Data for analysis
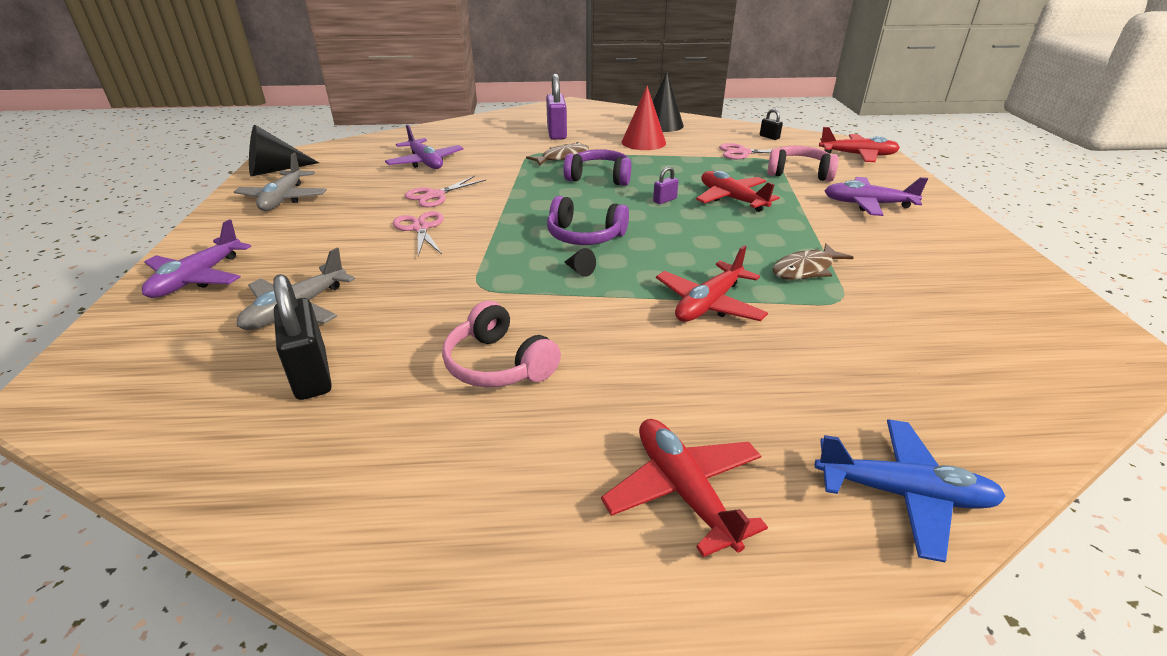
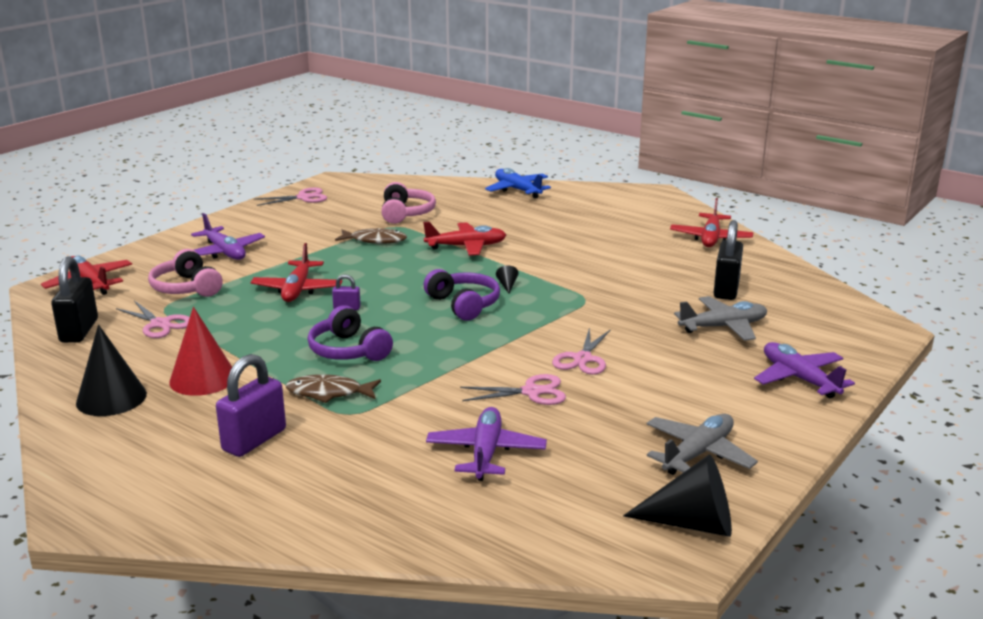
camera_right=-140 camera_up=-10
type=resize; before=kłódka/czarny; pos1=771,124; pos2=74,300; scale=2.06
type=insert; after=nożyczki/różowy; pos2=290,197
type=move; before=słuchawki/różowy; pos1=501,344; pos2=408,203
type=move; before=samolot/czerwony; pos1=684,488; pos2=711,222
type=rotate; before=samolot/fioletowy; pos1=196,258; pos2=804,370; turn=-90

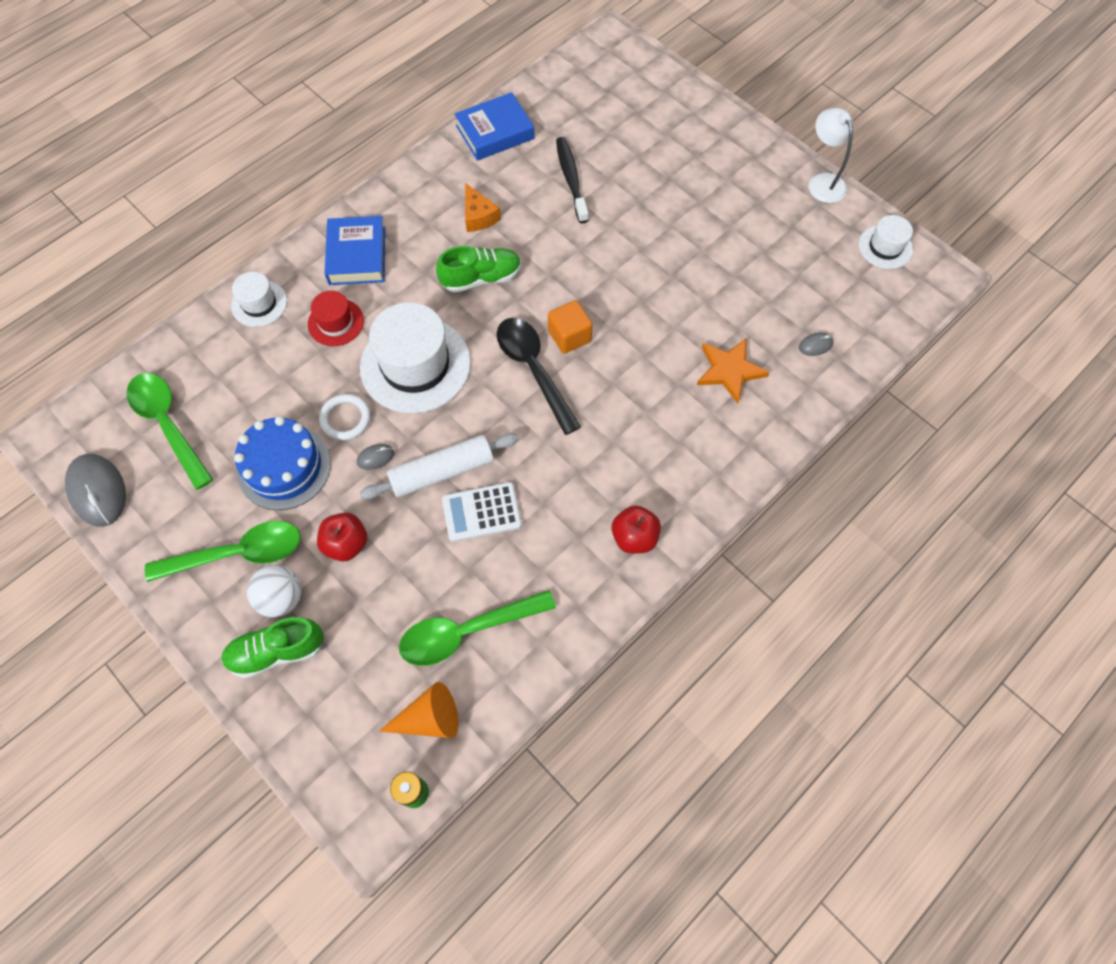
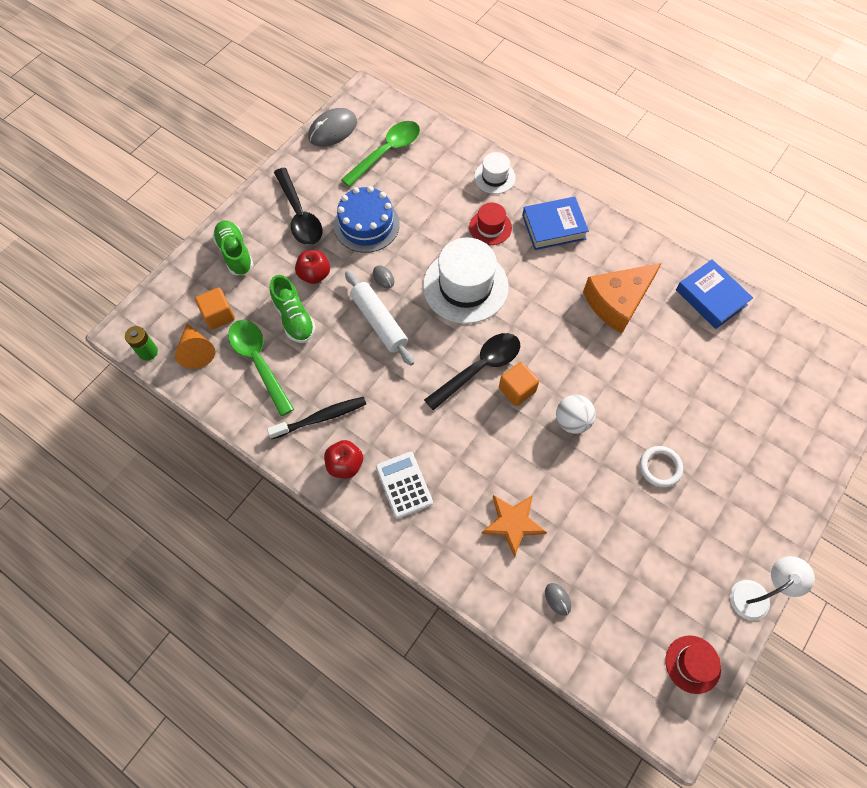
camera_right=80 camera_up=0
type=insert; after=sześcian/pomarańczowy; pos2=215,308
type=move; before=szczoteczka do zębów/czarny; pos1=572,180; pos2=316,418
type=move; before=but/zielony; pos1=478,269; pos2=293,309
type=recolor; before=łyżka/zielony; after=łyżka/czarny; pos1=222,551; pos2=298,206
type=move; before=kalkulator/biały; pos1=482,512; pos2=404,485
type=move; before=piłka/biały; pos1=274,591; pos2=576,414
type=resize; before=ser/pomarańczowy; pos1=483,207; pos2=622,298; scale=1.88
type=move; before=pierścień/biały; pos1=345,417; pos2=661,466
type=recolor; before=kapelusz/biały; after=kapelusz/czerwony; pos1=886,242; pos2=693,664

What the task requires
Which lines of the material above hold the string "różowy"? Pull them out.

Written solution
type=insert; after=nożyczki/różowy; pos2=290,197
type=move; before=słuchawki/różowy; pos1=501,344; pos2=408,203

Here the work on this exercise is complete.